### AIM OF THE EXERCISE
Once the line with "white watering can: 7 -> 9" is found in the data, output it and each following line exactly, up to and including the line with "brown cup: 3 -> 1", and nothing before or after.

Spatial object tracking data
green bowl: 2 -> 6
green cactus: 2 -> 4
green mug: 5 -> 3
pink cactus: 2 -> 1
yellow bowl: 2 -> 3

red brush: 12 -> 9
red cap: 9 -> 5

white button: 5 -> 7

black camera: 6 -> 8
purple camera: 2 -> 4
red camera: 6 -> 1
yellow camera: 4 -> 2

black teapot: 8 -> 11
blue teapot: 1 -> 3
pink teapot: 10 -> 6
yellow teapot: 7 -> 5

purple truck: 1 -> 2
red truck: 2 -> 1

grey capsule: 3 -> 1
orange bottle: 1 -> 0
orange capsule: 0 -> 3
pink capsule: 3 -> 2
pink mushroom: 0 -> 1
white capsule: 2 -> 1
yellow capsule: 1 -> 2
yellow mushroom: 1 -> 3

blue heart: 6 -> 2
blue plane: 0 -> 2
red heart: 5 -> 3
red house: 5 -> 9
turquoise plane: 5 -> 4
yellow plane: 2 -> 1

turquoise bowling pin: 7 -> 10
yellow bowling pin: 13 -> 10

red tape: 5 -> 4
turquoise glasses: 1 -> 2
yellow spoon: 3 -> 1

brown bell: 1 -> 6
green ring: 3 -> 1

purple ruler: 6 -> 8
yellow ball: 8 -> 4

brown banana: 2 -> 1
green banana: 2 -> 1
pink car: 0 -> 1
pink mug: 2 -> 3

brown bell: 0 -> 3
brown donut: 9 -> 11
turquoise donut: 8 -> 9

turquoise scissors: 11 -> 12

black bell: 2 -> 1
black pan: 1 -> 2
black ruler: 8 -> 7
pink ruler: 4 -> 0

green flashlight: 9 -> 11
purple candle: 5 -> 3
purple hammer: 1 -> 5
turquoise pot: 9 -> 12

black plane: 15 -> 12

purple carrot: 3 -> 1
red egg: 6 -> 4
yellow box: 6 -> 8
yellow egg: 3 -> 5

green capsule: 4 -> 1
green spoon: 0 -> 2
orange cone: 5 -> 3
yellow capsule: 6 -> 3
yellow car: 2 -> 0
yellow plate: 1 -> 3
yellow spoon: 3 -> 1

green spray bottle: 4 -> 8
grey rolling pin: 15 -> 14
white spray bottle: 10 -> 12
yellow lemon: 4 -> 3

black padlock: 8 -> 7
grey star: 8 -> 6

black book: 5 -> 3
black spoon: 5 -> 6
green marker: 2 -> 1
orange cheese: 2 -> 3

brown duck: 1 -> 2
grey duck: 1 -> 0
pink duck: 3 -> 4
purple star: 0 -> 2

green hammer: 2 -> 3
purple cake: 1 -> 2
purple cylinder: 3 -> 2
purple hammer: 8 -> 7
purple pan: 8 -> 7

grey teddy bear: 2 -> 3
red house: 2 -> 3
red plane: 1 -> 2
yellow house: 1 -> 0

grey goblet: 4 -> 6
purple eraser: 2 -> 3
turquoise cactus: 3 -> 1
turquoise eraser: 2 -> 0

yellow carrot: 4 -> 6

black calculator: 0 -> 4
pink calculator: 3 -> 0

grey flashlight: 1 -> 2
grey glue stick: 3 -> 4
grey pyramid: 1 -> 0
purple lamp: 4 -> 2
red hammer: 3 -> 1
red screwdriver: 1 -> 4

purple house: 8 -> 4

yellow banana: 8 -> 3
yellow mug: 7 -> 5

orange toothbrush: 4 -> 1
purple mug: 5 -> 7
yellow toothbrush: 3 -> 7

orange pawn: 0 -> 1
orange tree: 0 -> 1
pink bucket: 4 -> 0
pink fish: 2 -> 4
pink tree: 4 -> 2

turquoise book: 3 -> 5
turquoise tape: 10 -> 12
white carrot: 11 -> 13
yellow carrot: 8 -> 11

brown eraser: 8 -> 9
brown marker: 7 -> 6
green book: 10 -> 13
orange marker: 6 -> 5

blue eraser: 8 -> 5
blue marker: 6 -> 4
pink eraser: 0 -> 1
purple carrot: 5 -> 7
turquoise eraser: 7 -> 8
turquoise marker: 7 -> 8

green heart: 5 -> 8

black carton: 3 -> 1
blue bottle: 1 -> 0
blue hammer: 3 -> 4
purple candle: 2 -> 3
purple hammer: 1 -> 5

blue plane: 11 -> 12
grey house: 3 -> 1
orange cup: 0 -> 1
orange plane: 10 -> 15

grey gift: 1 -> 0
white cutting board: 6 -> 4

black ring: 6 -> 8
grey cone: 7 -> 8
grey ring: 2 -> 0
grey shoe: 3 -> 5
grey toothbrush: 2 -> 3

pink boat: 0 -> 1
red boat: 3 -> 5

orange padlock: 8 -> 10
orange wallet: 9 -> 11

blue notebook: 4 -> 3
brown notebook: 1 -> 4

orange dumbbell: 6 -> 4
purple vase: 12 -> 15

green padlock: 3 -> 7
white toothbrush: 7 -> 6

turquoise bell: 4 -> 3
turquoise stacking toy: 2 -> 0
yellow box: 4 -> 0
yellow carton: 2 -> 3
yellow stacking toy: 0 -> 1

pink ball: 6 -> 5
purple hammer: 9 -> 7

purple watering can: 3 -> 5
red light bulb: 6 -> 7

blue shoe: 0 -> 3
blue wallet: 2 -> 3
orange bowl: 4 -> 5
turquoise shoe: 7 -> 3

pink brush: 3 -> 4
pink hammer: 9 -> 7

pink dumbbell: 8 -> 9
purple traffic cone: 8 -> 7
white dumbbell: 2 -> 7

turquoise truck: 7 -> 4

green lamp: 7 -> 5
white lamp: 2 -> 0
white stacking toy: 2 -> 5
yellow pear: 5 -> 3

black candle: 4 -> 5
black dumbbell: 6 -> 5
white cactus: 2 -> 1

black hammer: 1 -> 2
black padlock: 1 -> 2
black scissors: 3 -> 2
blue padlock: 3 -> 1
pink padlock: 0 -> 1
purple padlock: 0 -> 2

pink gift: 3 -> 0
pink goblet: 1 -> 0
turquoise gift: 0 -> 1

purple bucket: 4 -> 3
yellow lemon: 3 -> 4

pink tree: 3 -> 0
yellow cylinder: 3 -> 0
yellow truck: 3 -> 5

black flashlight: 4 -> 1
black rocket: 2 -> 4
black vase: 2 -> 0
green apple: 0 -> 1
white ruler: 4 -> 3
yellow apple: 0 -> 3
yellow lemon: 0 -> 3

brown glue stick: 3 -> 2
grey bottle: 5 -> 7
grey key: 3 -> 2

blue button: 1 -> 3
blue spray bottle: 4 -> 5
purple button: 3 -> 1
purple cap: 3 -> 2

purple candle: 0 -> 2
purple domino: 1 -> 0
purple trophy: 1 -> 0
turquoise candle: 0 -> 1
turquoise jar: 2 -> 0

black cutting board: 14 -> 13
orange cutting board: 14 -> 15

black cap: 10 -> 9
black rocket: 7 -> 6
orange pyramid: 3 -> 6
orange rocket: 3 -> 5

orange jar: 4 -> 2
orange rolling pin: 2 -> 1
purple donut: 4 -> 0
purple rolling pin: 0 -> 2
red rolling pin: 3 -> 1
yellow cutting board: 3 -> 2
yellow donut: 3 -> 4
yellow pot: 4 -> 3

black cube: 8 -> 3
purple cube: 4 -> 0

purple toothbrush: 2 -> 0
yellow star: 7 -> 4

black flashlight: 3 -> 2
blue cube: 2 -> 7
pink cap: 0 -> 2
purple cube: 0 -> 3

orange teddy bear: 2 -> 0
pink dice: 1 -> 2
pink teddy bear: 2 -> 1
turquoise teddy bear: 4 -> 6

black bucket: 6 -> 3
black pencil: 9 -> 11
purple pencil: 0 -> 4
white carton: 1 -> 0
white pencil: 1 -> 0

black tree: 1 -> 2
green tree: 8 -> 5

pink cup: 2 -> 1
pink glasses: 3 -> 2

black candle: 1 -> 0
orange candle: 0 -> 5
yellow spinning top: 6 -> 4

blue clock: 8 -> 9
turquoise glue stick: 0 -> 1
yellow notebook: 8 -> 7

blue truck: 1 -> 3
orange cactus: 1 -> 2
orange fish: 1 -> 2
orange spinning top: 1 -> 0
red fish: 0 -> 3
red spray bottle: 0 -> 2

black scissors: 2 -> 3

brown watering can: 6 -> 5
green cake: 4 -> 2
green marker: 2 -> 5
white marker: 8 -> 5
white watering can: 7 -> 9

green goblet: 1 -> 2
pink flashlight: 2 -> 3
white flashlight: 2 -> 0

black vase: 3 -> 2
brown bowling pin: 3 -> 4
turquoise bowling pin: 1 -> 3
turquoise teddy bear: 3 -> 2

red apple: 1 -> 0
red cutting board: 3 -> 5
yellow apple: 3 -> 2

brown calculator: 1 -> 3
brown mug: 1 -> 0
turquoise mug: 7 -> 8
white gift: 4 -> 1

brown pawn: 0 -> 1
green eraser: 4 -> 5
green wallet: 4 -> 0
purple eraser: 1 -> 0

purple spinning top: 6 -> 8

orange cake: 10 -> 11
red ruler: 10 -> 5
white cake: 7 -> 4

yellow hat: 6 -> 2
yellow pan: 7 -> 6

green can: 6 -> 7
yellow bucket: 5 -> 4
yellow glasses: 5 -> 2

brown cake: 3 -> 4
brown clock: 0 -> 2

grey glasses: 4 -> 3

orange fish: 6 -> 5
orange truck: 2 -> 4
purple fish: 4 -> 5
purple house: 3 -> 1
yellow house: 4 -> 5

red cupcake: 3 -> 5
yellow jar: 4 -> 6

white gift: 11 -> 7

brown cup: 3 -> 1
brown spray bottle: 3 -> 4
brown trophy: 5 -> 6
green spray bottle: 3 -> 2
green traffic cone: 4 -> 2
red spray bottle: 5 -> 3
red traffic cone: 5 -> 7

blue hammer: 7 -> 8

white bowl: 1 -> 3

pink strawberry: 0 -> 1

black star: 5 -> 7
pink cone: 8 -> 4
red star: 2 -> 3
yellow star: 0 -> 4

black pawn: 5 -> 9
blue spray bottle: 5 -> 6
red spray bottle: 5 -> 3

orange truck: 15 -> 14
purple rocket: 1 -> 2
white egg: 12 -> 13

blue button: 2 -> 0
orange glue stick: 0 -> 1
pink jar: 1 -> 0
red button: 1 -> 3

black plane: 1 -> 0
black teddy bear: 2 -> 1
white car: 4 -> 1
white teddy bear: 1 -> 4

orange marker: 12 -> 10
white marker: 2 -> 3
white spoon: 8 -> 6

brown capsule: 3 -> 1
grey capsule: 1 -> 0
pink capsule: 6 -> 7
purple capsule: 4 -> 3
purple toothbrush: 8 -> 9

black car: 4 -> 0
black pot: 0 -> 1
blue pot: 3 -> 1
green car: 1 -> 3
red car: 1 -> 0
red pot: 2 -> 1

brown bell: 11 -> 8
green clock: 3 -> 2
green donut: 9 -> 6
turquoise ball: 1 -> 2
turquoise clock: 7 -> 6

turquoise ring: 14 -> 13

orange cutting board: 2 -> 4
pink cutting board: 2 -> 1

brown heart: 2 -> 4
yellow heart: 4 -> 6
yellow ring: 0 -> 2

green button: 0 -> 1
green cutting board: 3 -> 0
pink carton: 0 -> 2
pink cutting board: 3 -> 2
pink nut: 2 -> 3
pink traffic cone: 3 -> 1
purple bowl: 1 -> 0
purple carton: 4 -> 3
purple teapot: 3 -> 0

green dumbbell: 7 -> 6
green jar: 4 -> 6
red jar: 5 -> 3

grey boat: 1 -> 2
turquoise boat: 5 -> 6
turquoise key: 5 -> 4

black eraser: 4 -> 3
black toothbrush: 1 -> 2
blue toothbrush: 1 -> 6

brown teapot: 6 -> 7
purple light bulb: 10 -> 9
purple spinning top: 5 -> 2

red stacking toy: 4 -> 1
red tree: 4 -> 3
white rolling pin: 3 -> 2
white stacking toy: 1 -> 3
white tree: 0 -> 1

### REPLY TO THE EXERCISE
white watering can: 7 -> 9

green goblet: 1 -> 2
pink flashlight: 2 -> 3
white flashlight: 2 -> 0

black vase: 3 -> 2
brown bowling pin: 3 -> 4
turquoise bowling pin: 1 -> 3
turquoise teddy bear: 3 -> 2

red apple: 1 -> 0
red cutting board: 3 -> 5
yellow apple: 3 -> 2

brown calculator: 1 -> 3
brown mug: 1 -> 0
turquoise mug: 7 -> 8
white gift: 4 -> 1

brown pawn: 0 -> 1
green eraser: 4 -> 5
green wallet: 4 -> 0
purple eraser: 1 -> 0

purple spinning top: 6 -> 8

orange cake: 10 -> 11
red ruler: 10 -> 5
white cake: 7 -> 4

yellow hat: 6 -> 2
yellow pan: 7 -> 6

green can: 6 -> 7
yellow bucket: 5 -> 4
yellow glasses: 5 -> 2

brown cake: 3 -> 4
brown clock: 0 -> 2

grey glasses: 4 -> 3

orange fish: 6 -> 5
orange truck: 2 -> 4
purple fish: 4 -> 5
purple house: 3 -> 1
yellow house: 4 -> 5

red cupcake: 3 -> 5
yellow jar: 4 -> 6

white gift: 11 -> 7

brown cup: 3 -> 1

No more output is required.